**Your task**
Each line in the records below, from the one that contains "camera: 50 degrees right, 5 degrees down" to the one that contains "yellow plane [305,427,381,496]", should be reproduced exactly, the first and last included.

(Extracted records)
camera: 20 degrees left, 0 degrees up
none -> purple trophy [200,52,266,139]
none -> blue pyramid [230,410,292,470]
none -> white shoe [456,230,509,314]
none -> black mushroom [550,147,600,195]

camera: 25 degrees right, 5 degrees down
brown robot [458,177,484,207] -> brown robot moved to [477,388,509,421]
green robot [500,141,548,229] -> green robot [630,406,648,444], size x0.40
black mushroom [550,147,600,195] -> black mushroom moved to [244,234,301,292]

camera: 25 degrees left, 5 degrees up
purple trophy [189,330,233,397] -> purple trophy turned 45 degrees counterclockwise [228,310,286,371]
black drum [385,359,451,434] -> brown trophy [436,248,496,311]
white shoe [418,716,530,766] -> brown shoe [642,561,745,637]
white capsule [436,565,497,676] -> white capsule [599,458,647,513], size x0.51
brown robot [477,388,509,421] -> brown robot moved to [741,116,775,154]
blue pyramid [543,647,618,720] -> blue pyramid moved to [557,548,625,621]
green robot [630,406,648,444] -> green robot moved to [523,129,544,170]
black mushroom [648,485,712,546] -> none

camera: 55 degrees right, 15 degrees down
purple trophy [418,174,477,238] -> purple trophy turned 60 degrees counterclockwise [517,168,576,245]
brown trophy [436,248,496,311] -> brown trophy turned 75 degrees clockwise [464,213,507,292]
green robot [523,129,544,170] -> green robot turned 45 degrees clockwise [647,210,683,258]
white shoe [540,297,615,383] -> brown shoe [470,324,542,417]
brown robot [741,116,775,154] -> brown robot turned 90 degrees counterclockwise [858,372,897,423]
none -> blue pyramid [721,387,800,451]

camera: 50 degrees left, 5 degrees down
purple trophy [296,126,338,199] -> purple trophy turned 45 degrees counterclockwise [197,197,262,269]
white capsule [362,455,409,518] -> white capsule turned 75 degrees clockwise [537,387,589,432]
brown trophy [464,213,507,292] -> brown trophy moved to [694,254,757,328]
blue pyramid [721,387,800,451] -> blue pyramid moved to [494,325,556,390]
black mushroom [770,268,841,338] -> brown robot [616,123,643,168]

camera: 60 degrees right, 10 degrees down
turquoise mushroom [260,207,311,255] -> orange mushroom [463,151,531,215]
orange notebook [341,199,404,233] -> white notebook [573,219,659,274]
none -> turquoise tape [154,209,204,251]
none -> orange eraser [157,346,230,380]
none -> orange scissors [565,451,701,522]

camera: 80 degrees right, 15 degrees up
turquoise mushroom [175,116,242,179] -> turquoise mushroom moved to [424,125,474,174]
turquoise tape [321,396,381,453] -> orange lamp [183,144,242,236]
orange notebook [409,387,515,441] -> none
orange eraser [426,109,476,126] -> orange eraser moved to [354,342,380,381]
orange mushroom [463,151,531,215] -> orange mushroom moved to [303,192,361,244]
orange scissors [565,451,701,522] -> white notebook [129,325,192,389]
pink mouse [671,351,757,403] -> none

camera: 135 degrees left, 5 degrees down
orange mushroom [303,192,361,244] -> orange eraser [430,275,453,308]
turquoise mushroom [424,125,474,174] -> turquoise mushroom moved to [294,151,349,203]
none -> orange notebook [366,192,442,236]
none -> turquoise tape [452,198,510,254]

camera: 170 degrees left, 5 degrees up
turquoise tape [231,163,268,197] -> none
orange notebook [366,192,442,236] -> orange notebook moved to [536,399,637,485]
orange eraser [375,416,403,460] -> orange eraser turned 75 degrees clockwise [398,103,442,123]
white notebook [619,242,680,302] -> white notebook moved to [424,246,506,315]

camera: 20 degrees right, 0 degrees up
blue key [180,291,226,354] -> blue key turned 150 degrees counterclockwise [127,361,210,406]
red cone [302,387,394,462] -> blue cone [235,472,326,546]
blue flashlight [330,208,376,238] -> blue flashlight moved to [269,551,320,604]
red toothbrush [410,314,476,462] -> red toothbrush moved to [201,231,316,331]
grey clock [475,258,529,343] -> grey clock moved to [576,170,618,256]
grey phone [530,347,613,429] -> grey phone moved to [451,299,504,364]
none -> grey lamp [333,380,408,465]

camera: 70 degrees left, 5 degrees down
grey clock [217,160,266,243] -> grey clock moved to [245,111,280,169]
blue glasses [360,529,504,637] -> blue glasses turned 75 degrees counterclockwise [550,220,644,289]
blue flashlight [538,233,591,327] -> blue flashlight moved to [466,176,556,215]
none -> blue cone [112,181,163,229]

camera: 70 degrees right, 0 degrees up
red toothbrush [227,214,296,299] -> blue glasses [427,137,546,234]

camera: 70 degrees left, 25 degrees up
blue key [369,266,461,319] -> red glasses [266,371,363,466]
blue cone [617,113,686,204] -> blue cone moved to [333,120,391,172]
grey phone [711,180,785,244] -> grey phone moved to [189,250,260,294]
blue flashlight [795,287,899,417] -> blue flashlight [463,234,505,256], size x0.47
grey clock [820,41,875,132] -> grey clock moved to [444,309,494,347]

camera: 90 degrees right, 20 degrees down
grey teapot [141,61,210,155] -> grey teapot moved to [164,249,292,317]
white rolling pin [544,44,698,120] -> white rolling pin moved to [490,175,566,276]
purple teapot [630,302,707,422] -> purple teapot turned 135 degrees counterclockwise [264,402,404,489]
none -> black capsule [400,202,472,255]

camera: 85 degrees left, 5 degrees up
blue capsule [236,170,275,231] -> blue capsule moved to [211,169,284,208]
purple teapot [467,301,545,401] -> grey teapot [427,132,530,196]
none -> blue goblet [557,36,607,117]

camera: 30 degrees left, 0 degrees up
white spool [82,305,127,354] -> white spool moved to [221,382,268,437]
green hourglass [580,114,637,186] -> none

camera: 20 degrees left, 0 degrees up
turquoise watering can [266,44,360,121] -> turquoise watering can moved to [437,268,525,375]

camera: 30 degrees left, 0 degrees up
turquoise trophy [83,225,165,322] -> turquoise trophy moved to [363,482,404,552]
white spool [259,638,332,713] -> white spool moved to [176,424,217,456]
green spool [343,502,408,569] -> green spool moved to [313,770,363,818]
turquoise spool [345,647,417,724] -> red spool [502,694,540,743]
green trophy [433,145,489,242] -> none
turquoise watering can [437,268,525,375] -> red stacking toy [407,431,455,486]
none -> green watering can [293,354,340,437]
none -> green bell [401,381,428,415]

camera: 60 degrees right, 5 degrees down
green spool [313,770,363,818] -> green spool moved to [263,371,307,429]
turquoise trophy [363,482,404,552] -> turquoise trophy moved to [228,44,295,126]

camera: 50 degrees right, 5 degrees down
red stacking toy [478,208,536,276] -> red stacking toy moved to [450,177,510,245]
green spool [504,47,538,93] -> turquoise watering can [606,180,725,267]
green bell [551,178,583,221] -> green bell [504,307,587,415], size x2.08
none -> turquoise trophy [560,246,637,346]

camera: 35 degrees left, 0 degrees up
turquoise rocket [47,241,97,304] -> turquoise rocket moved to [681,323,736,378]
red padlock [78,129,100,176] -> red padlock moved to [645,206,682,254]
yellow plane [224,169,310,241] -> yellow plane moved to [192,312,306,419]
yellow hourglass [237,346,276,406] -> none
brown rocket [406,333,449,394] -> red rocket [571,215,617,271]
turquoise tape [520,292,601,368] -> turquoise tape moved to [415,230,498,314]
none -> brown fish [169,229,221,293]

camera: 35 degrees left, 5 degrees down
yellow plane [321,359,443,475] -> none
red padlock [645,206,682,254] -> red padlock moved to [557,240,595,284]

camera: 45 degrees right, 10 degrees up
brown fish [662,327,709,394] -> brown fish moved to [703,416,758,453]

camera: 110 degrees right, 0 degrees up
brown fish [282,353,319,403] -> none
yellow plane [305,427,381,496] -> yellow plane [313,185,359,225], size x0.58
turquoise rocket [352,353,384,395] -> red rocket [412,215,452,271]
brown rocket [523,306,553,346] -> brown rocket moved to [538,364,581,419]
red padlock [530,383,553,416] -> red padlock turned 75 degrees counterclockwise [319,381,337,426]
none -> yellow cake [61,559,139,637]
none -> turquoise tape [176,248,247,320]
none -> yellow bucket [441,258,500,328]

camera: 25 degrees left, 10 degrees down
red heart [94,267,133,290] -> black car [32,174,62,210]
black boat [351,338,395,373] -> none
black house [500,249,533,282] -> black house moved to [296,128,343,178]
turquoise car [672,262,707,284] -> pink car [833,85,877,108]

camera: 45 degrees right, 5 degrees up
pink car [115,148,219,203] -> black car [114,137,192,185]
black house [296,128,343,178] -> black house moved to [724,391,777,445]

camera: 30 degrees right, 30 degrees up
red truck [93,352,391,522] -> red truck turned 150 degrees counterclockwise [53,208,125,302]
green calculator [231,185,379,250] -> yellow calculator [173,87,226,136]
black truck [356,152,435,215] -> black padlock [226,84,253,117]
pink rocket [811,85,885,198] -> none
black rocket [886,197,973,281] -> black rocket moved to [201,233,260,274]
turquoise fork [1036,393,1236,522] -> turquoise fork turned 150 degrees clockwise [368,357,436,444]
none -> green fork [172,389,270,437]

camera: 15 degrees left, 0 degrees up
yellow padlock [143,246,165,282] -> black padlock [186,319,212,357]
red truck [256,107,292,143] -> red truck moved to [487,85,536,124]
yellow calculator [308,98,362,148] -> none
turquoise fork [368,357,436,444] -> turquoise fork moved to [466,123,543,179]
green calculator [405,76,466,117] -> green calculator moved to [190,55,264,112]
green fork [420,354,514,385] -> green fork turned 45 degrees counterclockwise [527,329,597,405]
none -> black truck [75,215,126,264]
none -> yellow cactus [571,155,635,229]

**Worked solution**
camera: 50 degrees right, 5 degrees down
red stacking toy [478,208,536,276] -> red stacking toy moved to [450,177,510,245]
green spool [504,47,538,93] -> turquoise watering can [606,180,725,267]
green bell [551,178,583,221] -> green bell [504,307,587,415], size x2.08
none -> turquoise trophy [560,246,637,346]

camera: 35 degrees left, 0 degrees up
turquoise rocket [47,241,97,304] -> turquoise rocket moved to [681,323,736,378]
red padlock [78,129,100,176] -> red padlock moved to [645,206,682,254]
yellow plane [224,169,310,241] -> yellow plane moved to [192,312,306,419]
yellow hourglass [237,346,276,406] -> none
brown rocket [406,333,449,394] -> red rocket [571,215,617,271]
turquoise tape [520,292,601,368] -> turquoise tape moved to [415,230,498,314]
none -> brown fish [169,229,221,293]

camera: 35 degrees left, 5 degrees down
yellow plane [321,359,443,475] -> none
red padlock [645,206,682,254] -> red padlock moved to [557,240,595,284]

camera: 45 degrees right, 10 degrees up
brown fish [662,327,709,394] -> brown fish moved to [703,416,758,453]

camera: 110 degrees right, 0 degrees up
brown fish [282,353,319,403] -> none
yellow plane [305,427,381,496] -> yellow plane [313,185,359,225], size x0.58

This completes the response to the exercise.